◆ **Task prompt**
Produce the lines from the one containing "purple arrow: moved 31 px right" through the end of the material exactly as they appear, both ends included, and leave the pictures out.

◆ **Excerpted data**
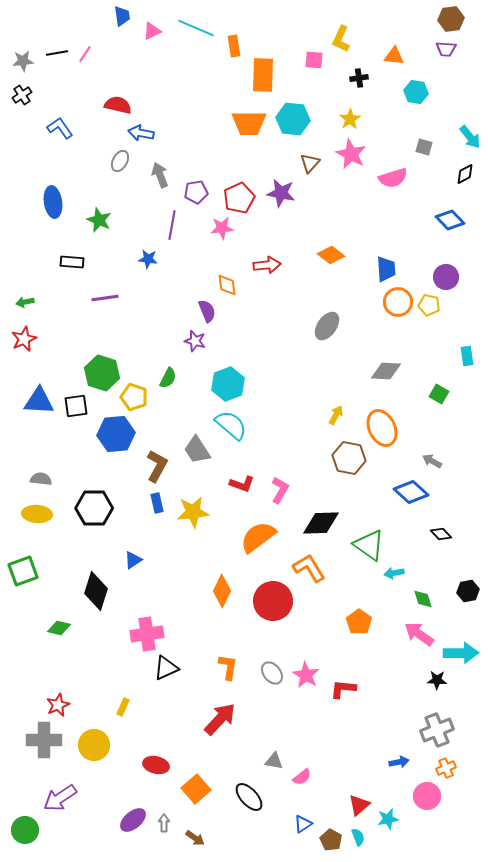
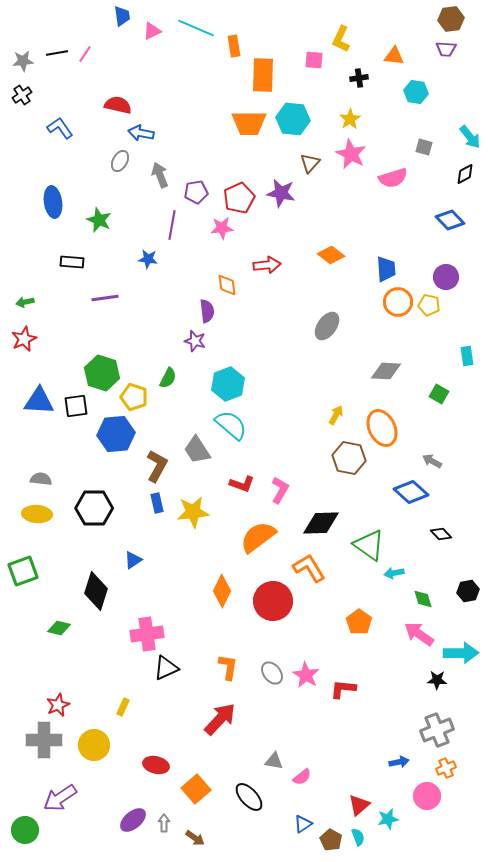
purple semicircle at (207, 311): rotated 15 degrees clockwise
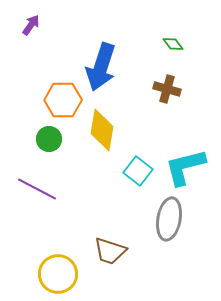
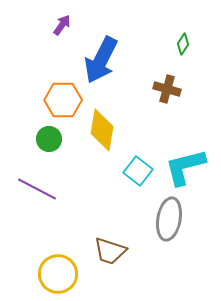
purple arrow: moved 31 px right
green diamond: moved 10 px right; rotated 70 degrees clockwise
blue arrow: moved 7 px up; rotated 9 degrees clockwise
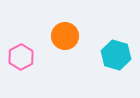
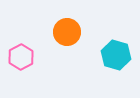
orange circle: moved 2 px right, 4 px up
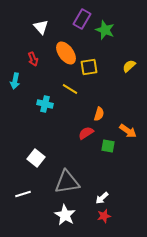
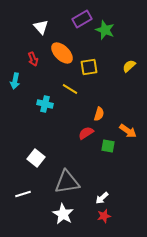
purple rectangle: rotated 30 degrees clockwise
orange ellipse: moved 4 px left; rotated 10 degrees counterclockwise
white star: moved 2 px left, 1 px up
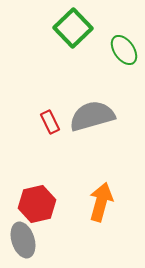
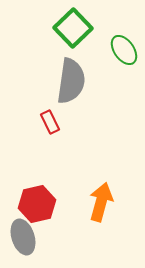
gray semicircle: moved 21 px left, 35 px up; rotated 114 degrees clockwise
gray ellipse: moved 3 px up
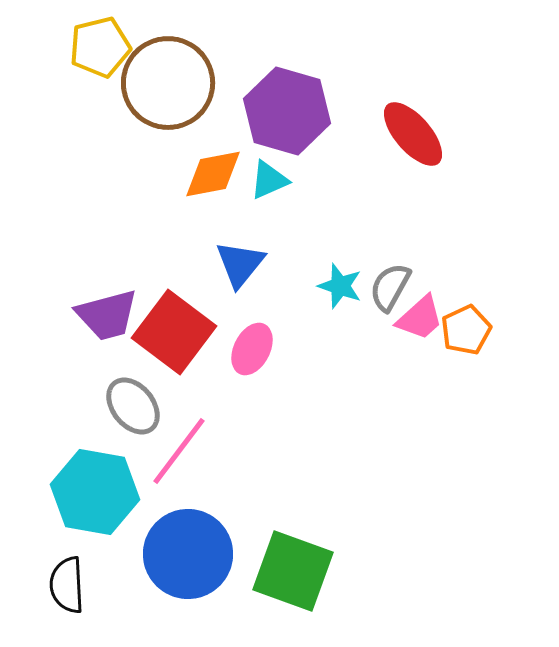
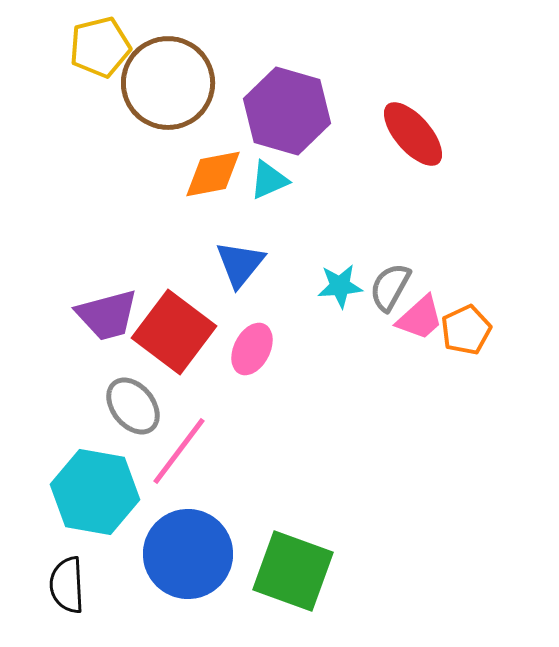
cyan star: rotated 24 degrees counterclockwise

◆ **Output of the exercise**
purple arrow: moved 31 px right
green diamond: moved 10 px right; rotated 70 degrees clockwise
blue arrow: moved 7 px up; rotated 9 degrees clockwise
orange circle: moved 2 px right, 4 px up
purple rectangle: rotated 30 degrees clockwise
orange ellipse: moved 4 px left; rotated 10 degrees counterclockwise
white star: moved 2 px left, 1 px up
gray semicircle: moved 21 px left, 35 px up; rotated 114 degrees clockwise
gray ellipse: moved 3 px up
cyan star: rotated 24 degrees counterclockwise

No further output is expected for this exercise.